> _Exercise requirements_: Please report, as a single number with no other text, how many lines of the listing contain "soap".

%%

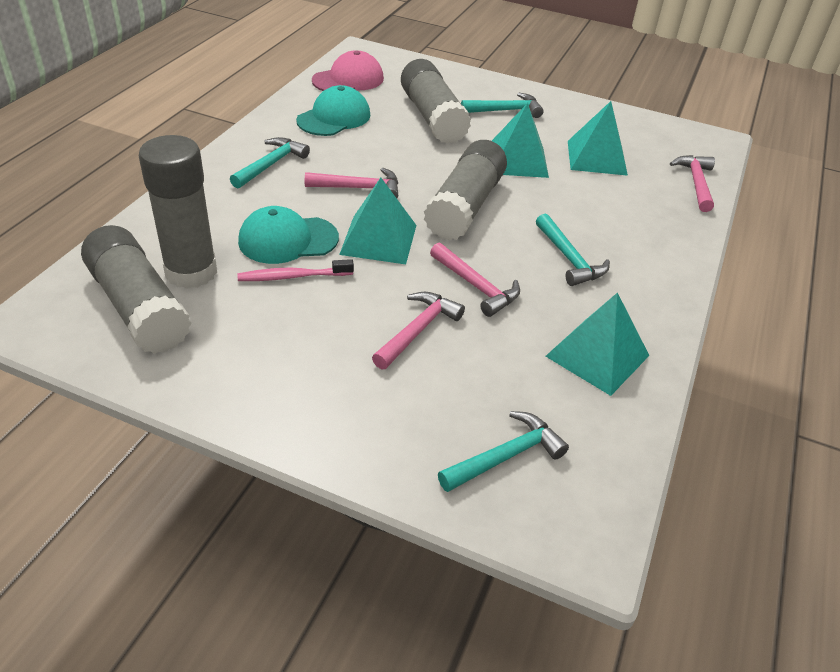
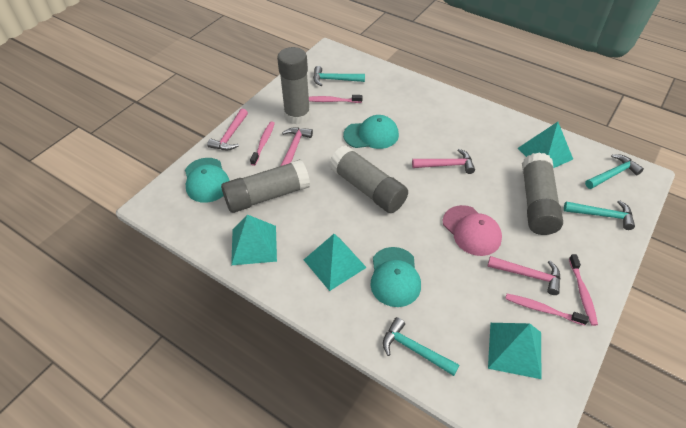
pink toothbrush: 1 -> 4
turquoise cap: 2 -> 3

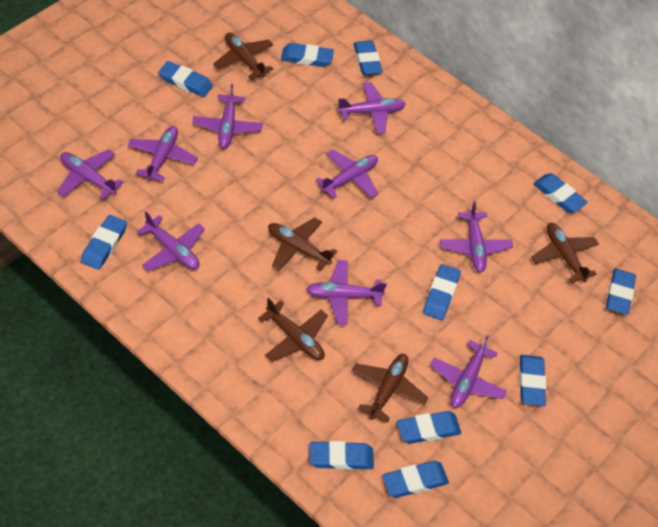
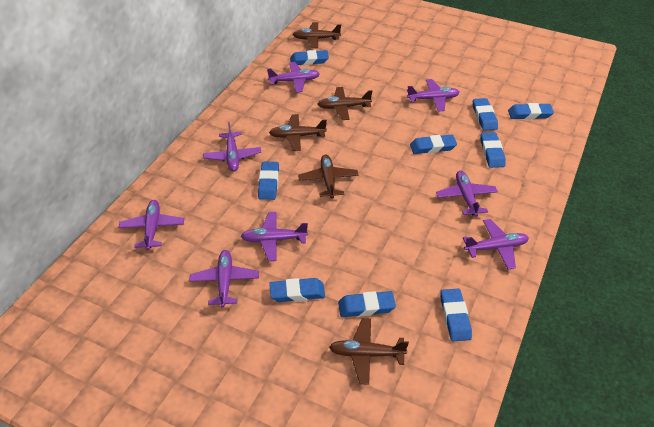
blue eraser: 11 -> 9
purple plane: 9 -> 8

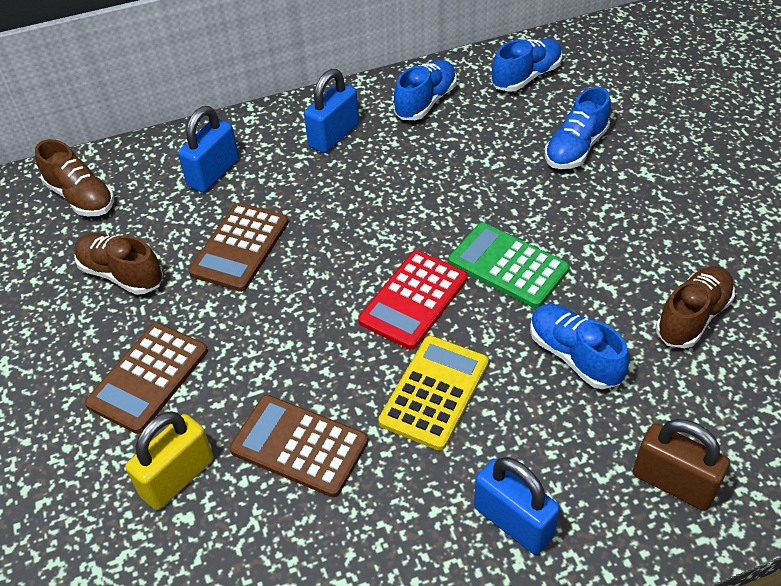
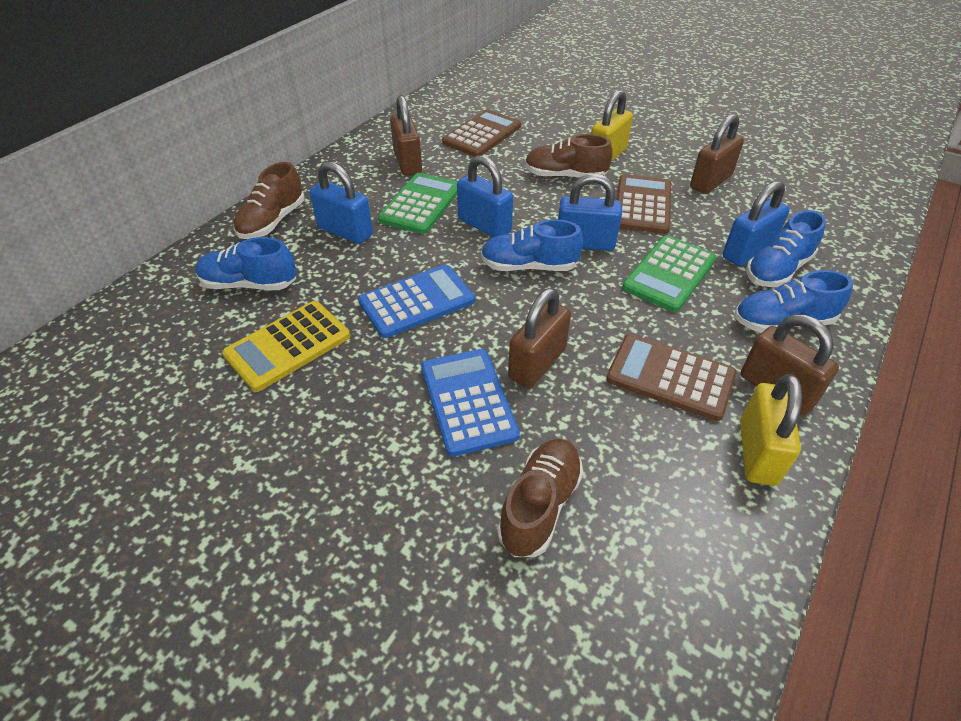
blue calculator: 0 -> 2
blue padlock: 3 -> 4
brown padlock: 1 -> 4
green calculator: 1 -> 2
red calculator: 1 -> 0
yellow padlock: 1 -> 2

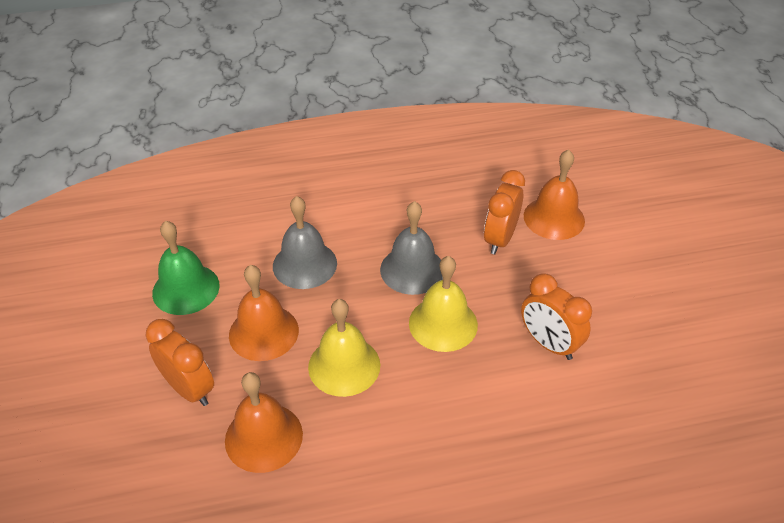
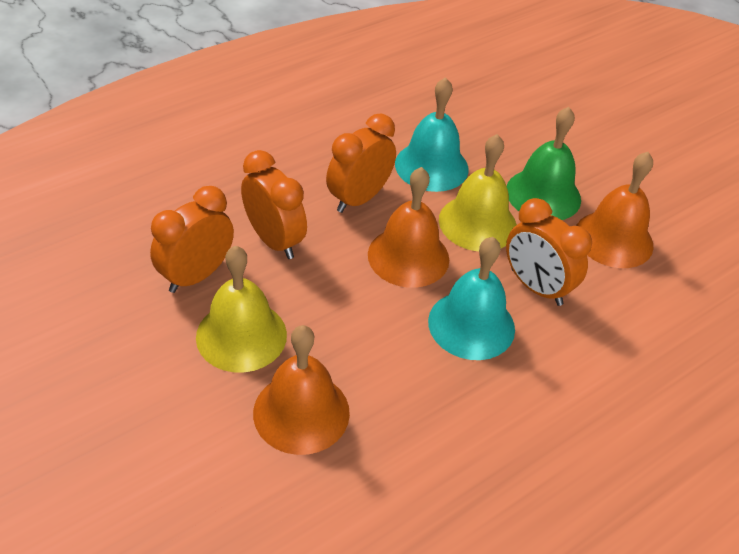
grey bell: 2 -> 0
orange clock: 3 -> 4
turquoise bell: 0 -> 2

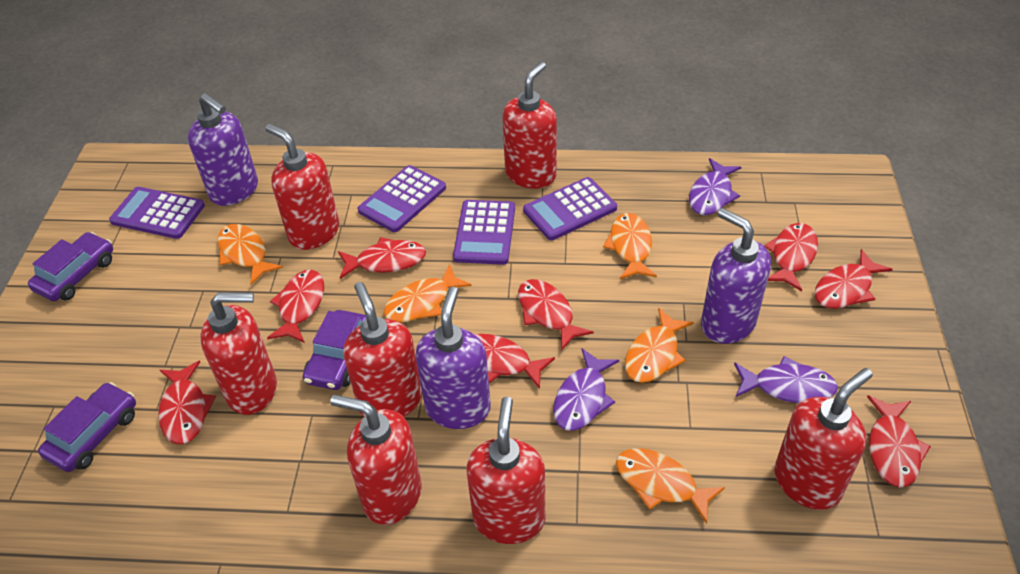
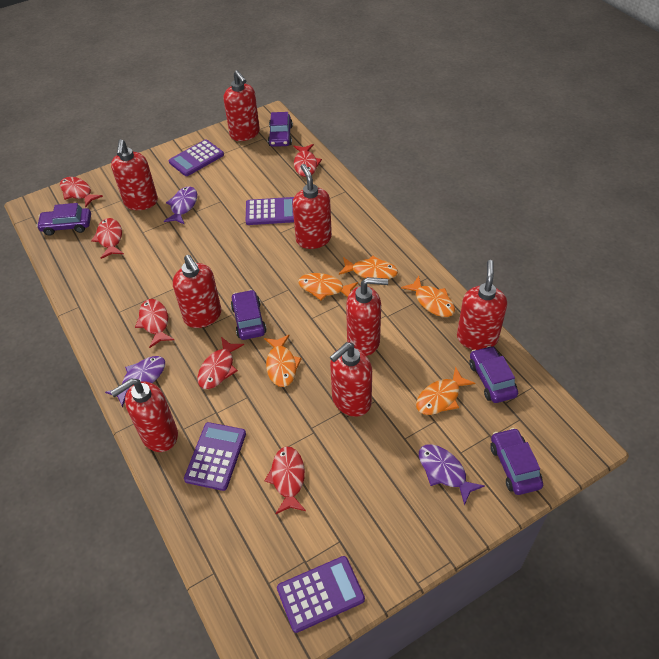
purple car: 3 -> 5
purple soap dispenser: 3 -> 0
red fish: 8 -> 6
red soap dispenser: 7 -> 8

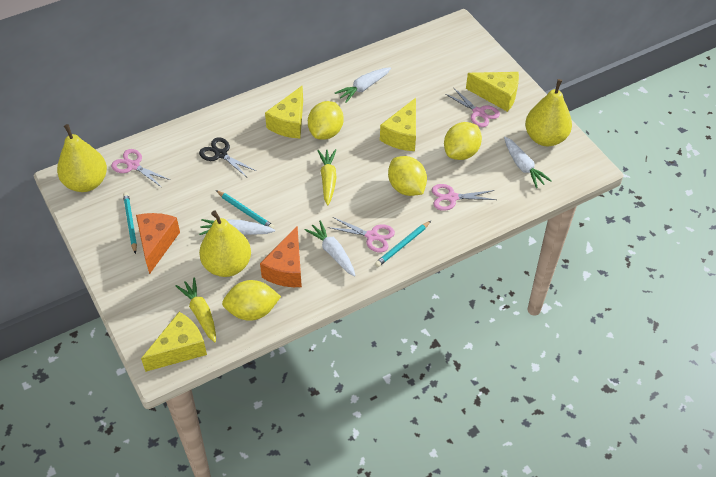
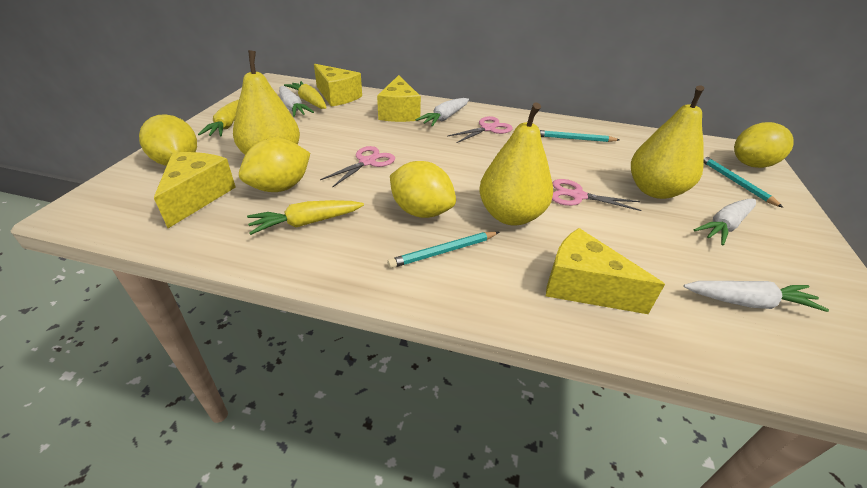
black scissors: 1 -> 0
orange cheese: 2 -> 0
pink scissors: 4 -> 3
yellow carrot: 2 -> 3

%%

> _Exercise solution_: 2